[Record extracts — start]
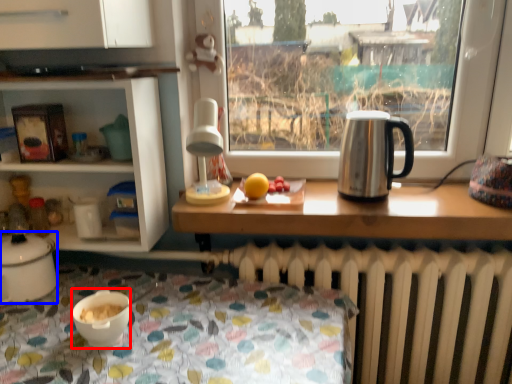
Question: Which object is further to the camera taking this photo, coffee cup (highlighted by a red box) or kitchen appliance (highlighted by a blue box)?

Choices:
 (A) coffee cup
 (B) kitchen appliance

Answer: (B)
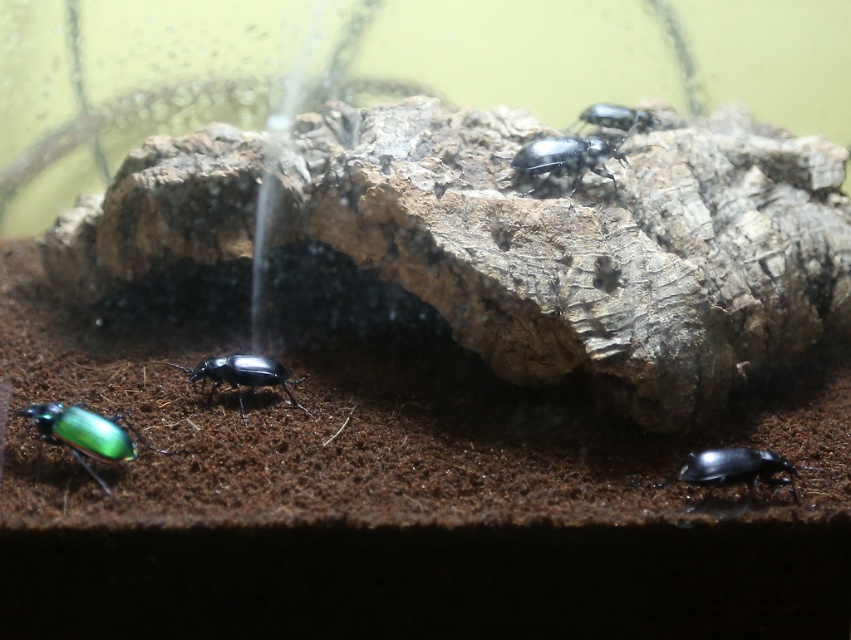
[Record extracts — finish]
**To do**. Set out every line of the records above as a numbered list, leaving out blank lines and the pictures.

**Written answer**.
1. Question: Which object is further to the camera taking this photo, coffee cup (highlighted by a red box) or kitchen appliance (highlighted by a blue box)?
2. Choices:
3.  (A) coffee cup
4.  (B) kitchen appliance
5. Answer: (B)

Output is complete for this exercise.